(Stored items)
>>>>
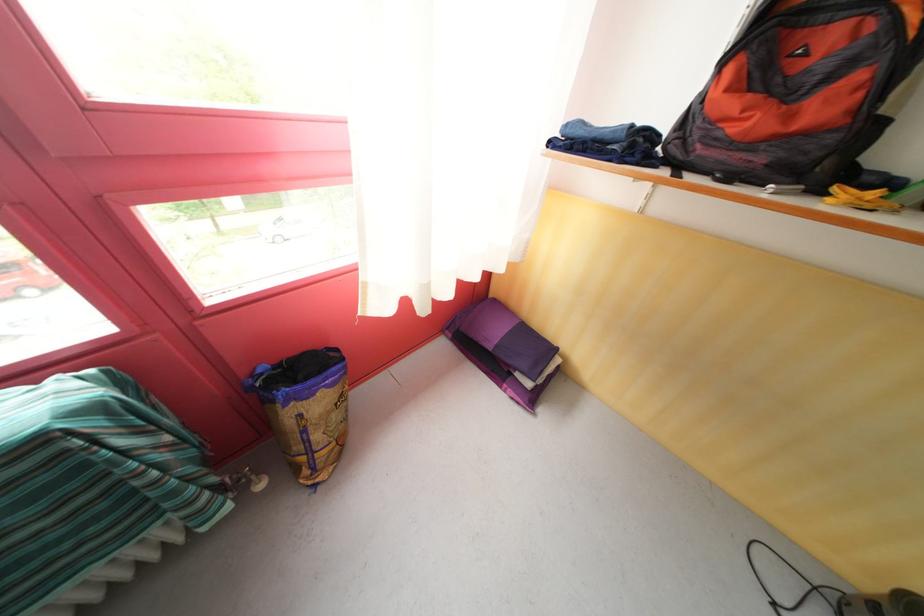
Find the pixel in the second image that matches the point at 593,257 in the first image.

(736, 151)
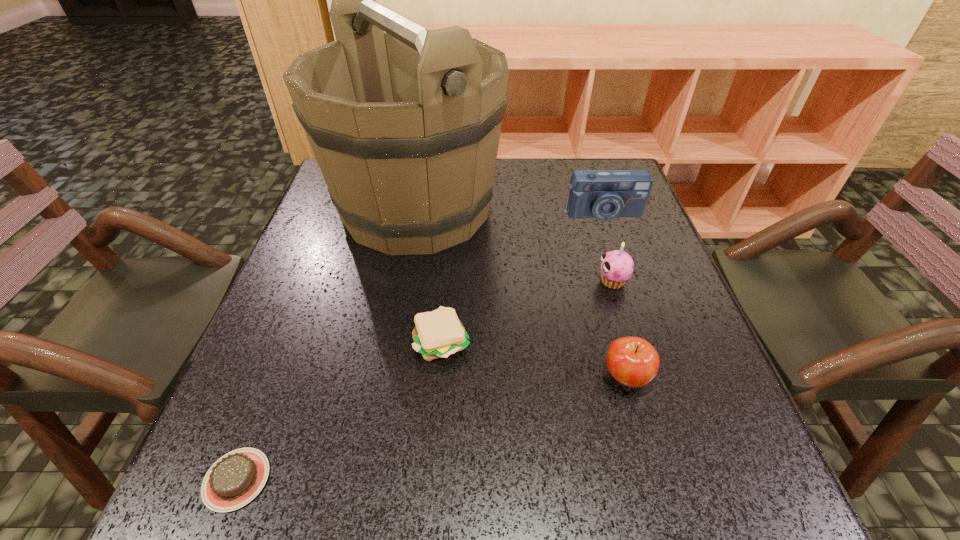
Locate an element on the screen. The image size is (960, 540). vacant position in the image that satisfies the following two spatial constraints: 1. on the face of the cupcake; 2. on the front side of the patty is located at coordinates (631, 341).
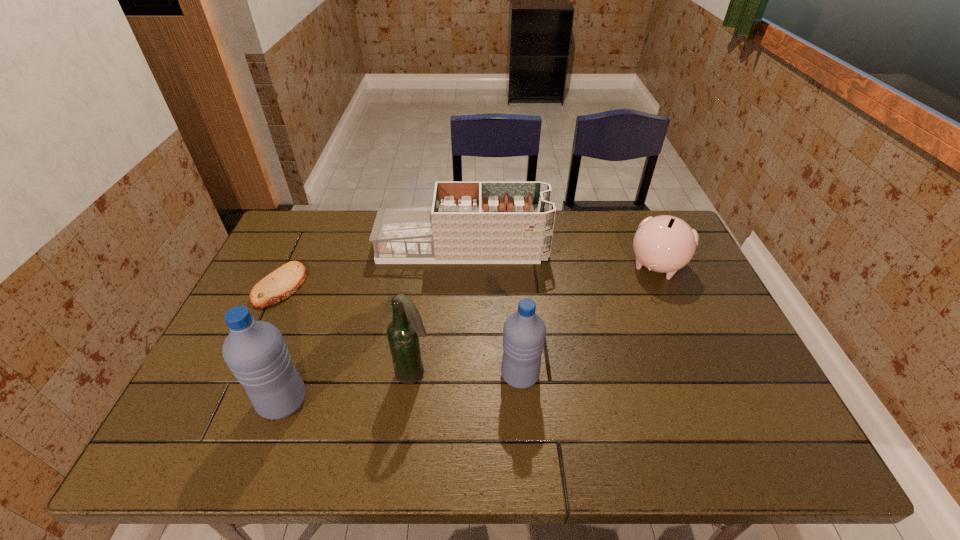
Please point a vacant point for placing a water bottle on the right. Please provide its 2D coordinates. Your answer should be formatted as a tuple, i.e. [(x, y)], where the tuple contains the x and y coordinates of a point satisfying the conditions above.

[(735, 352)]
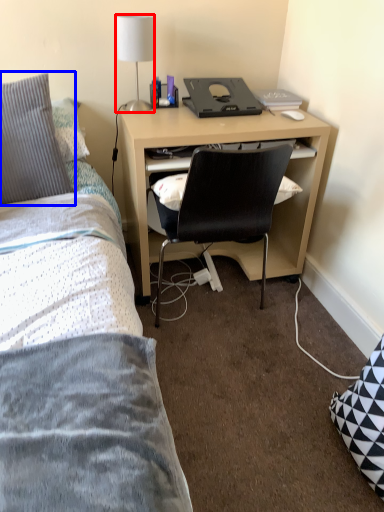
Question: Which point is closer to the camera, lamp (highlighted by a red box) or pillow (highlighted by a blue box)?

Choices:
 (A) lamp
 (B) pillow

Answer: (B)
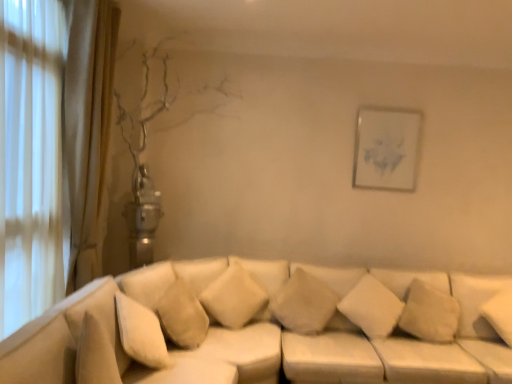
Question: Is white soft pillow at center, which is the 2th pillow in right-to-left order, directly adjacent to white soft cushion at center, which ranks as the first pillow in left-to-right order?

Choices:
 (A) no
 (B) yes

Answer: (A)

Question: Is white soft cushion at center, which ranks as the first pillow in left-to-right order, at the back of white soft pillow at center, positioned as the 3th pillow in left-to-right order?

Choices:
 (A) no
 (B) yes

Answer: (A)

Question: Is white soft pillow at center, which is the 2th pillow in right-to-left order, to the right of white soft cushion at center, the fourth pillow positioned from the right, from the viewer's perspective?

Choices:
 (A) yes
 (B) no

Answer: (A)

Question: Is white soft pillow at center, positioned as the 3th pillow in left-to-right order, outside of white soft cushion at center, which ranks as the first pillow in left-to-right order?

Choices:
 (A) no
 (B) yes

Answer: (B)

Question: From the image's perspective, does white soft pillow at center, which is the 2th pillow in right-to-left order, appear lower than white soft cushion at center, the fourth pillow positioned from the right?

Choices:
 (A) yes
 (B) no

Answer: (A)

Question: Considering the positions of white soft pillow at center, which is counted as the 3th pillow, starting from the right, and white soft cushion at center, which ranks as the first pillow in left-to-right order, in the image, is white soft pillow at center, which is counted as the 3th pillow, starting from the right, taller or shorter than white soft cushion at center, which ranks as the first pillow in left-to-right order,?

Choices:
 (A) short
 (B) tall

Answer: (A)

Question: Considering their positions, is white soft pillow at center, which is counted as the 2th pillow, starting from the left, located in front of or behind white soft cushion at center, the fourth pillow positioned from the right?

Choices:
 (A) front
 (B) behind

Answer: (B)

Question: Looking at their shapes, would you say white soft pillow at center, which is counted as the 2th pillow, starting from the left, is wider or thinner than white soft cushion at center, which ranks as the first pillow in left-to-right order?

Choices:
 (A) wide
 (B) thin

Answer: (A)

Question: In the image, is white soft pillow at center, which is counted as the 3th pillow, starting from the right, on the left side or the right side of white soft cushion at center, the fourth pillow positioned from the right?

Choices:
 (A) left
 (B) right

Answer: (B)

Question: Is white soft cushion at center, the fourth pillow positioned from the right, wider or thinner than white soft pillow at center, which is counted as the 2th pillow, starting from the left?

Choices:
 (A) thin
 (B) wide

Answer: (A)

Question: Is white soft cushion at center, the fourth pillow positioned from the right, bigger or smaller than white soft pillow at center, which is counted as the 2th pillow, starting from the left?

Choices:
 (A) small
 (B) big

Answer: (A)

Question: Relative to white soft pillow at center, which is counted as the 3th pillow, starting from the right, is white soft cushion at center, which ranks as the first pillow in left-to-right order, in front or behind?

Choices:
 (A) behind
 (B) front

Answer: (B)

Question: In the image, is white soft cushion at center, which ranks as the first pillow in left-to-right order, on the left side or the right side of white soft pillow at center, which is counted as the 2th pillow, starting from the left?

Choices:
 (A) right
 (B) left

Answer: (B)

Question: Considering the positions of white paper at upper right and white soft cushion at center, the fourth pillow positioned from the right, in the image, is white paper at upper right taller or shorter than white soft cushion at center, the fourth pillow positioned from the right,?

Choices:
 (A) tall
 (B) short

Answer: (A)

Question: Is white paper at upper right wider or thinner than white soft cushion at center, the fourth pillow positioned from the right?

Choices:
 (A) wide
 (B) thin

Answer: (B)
<<<<
>>>>
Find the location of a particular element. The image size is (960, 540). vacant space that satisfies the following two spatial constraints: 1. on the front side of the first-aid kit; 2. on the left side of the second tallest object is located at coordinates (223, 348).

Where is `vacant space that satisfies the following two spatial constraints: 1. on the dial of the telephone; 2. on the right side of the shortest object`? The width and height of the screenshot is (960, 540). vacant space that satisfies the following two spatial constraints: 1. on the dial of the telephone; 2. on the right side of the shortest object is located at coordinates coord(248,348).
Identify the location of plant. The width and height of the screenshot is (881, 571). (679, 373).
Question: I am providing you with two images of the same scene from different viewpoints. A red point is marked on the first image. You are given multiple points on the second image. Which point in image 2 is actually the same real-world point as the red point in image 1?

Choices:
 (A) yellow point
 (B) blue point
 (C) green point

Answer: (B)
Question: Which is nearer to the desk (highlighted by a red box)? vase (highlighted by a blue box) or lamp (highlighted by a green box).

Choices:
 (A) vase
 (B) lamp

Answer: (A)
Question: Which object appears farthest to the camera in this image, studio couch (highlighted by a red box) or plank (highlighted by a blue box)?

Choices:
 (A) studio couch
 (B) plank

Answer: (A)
<<<<
• [What you are asked to do] Lay out the listing as a Markdown table with the columns Row and Line, beginning at the line with "Find the pixel" and running through the line with "Locate an element". Drop blank lines and leave the pictures out.

• [Answer to the exercise]
| Row | Line |
|---|---|
| 1 | Find the pixel in the second image that matches the point at 593,257 in the first image. |
| 2 | (736, 151) |
| 3 | Locate an element on the screen. The image size is (960, 540). vacant position in the image that satisfies the following two spatial constraints: 1. on the face of the cupcake; 2. on the front side of the patty is located at coordinates (631, 341). |